[Coordinate-based change listings]
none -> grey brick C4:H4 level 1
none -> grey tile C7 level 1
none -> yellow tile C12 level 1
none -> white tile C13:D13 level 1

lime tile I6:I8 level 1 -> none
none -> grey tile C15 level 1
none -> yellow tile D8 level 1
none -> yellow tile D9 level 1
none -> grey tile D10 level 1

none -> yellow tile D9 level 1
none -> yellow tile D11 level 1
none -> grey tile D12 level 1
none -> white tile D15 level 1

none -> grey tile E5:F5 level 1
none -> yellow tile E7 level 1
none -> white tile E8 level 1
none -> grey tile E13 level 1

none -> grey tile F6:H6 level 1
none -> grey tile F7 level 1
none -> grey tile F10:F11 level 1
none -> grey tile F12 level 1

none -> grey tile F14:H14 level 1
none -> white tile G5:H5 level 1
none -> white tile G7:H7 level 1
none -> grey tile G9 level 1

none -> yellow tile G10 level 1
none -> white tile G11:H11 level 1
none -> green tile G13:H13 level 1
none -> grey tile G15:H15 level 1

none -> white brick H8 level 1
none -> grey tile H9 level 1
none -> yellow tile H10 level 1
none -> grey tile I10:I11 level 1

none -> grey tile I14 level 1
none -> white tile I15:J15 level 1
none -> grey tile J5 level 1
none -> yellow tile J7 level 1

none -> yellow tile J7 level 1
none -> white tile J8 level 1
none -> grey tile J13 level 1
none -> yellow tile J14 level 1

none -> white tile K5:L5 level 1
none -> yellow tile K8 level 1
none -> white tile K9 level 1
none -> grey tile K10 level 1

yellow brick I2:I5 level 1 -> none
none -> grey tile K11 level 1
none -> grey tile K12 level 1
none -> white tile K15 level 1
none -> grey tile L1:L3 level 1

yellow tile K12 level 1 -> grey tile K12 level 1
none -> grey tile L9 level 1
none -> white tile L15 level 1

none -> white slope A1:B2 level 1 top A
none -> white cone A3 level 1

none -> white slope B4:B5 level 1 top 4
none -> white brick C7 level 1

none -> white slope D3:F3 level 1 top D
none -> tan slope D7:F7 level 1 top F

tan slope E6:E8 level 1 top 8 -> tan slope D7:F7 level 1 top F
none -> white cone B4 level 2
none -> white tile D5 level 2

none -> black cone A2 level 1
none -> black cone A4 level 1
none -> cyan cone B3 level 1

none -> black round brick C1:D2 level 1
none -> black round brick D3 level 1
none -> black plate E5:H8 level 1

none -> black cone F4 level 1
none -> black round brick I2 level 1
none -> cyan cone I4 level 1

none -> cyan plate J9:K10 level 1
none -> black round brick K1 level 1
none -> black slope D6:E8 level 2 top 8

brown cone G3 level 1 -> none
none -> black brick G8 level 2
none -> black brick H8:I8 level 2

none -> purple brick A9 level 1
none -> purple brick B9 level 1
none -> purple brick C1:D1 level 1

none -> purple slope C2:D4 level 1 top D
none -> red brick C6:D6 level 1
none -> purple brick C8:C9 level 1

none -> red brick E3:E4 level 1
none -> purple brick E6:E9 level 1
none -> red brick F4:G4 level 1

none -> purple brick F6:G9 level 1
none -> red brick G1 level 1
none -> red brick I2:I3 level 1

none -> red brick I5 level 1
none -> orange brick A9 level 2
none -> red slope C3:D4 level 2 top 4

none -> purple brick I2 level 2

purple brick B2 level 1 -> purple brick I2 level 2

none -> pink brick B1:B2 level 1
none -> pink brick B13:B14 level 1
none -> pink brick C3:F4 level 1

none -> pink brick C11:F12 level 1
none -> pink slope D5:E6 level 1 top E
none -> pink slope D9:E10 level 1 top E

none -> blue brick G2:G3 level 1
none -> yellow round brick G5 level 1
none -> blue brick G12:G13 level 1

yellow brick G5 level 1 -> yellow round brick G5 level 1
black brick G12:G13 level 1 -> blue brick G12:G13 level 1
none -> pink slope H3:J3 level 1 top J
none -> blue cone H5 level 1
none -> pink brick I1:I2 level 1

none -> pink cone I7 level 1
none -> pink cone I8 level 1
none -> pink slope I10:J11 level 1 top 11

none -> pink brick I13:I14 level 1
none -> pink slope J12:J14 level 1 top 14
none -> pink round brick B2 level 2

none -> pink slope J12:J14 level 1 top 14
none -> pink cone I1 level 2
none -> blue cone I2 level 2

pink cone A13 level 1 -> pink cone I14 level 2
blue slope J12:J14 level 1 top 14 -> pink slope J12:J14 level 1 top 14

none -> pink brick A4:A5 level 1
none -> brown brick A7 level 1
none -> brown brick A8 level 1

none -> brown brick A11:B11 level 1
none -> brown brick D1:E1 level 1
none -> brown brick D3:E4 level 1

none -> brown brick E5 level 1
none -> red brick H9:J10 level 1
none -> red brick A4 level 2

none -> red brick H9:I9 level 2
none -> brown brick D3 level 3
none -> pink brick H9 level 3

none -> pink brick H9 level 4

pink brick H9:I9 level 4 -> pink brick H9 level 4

● **Exercise objective**
Restate each record exactly as written.

● **Answer area**
none -> grey brick C4:H4 level 1
none -> grey tile C7 level 1
none -> yellow tile C12 level 1
none -> white tile C13:D13 level 1

lime tile I6:I8 level 1 -> none
none -> grey tile C15 level 1
none -> yellow tile D8 level 1
none -> yellow tile D9 level 1
none -> grey tile D10 level 1

none -> yellow tile D9 level 1
none -> yellow tile D11 level 1
none -> grey tile D12 level 1
none -> white tile D15 level 1

none -> grey tile E5:F5 level 1
none -> yellow tile E7 level 1
none -> white tile E8 level 1
none -> grey tile E13 level 1

none -> grey tile F6:H6 level 1
none -> grey tile F7 level 1
none -> grey tile F10:F11 level 1
none -> grey tile F12 level 1

none -> grey tile F14:H14 level 1
none -> white tile G5:H5 level 1
none -> white tile G7:H7 level 1
none -> grey tile G9 level 1

none -> yellow tile G10 level 1
none -> white tile G11:H11 level 1
none -> green tile G13:H13 level 1
none -> grey tile G15:H15 level 1

none -> white brick H8 level 1
none -> grey tile H9 level 1
none -> yellow tile H10 level 1
none -> grey tile I10:I11 level 1

none -> grey tile I14 level 1
none -> white tile I15:J15 level 1
none -> grey tile J5 level 1
none -> yellow tile J7 level 1

none -> yellow tile J7 level 1
none -> white tile J8 level 1
none -> grey tile J13 level 1
none -> yellow tile J14 level 1

none -> white tile K5:L5 level 1
none -> yellow tile K8 level 1
none -> white tile K9 level 1
none -> grey tile K10 level 1

yellow brick I2:I5 level 1 -> none
none -> grey tile K11 level 1
none -> grey tile K12 level 1
none -> white tile K15 level 1
none -> grey tile L1:L3 level 1

yellow tile K12 level 1 -> grey tile K12 level 1
none -> grey tile L9 level 1
none -> white tile L15 level 1

none -> white slope A1:B2 level 1 top A
none -> white cone A3 level 1

none -> white slope B4:B5 level 1 top 4
none -> white brick C7 level 1

none -> white slope D3:F3 level 1 top D
none -> tan slope D7:F7 level 1 top F

tan slope E6:E8 level 1 top 8 -> tan slope D7:F7 level 1 top F
none -> white cone B4 level 2
none -> white tile D5 level 2

none -> black cone A2 level 1
none -> black cone A4 level 1
none -> cyan cone B3 level 1

none -> black round brick C1:D2 level 1
none -> black round brick D3 level 1
none -> black plate E5:H8 level 1

none -> black cone F4 level 1
none -> black round brick I2 level 1
none -> cyan cone I4 level 1

none -> cyan plate J9:K10 level 1
none -> black round brick K1 level 1
none -> black slope D6:E8 level 2 top 8

brown cone G3 level 1 -> none
none -> black brick G8 level 2
none -> black brick H8:I8 level 2

none -> purple brick A9 level 1
none -> purple brick B9 level 1
none -> purple brick C1:D1 level 1

none -> purple slope C2:D4 level 1 top D
none -> red brick C6:D6 level 1
none -> purple brick C8:C9 level 1

none -> red brick E3:E4 level 1
none -> purple brick E6:E9 level 1
none -> red brick F4:G4 level 1

none -> purple brick F6:G9 level 1
none -> red brick G1 level 1
none -> red brick I2:I3 level 1

none -> red brick I5 level 1
none -> orange brick A9 level 2
none -> red slope C3:D4 level 2 top 4

none -> purple brick I2 level 2

purple brick B2 level 1 -> purple brick I2 level 2

none -> pink brick B1:B2 level 1
none -> pink brick B13:B14 level 1
none -> pink brick C3:F4 level 1

none -> pink brick C11:F12 level 1
none -> pink slope D5:E6 level 1 top E
none -> pink slope D9:E10 level 1 top E

none -> blue brick G2:G3 level 1
none -> yellow round brick G5 level 1
none -> blue brick G12:G13 level 1

yellow brick G5 level 1 -> yellow round brick G5 level 1
black brick G12:G13 level 1 -> blue brick G12:G13 level 1
none -> pink slope H3:J3 level 1 top J
none -> blue cone H5 level 1
none -> pink brick I1:I2 level 1

none -> pink cone I7 level 1
none -> pink cone I8 level 1
none -> pink slope I10:J11 level 1 top 11

none -> pink brick I13:I14 level 1
none -> pink slope J12:J14 level 1 top 14
none -> pink round brick B2 level 2

none -> pink slope J12:J14 level 1 top 14
none -> pink cone I1 level 2
none -> blue cone I2 level 2

pink cone A13 level 1 -> pink cone I14 level 2
blue slope J12:J14 level 1 top 14 -> pink slope J12:J14 level 1 top 14

none -> pink brick A4:A5 level 1
none -> brown brick A7 level 1
none -> brown brick A8 level 1

none -> brown brick A11:B11 level 1
none -> brown brick D1:E1 level 1
none -> brown brick D3:E4 level 1

none -> brown brick E5 level 1
none -> red brick H9:J10 level 1
none -> red brick A4 level 2

none -> red brick H9:I9 level 2
none -> brown brick D3 level 3
none -> pink brick H9 level 3

none -> pink brick H9 level 4

pink brick H9:I9 level 4 -> pink brick H9 level 4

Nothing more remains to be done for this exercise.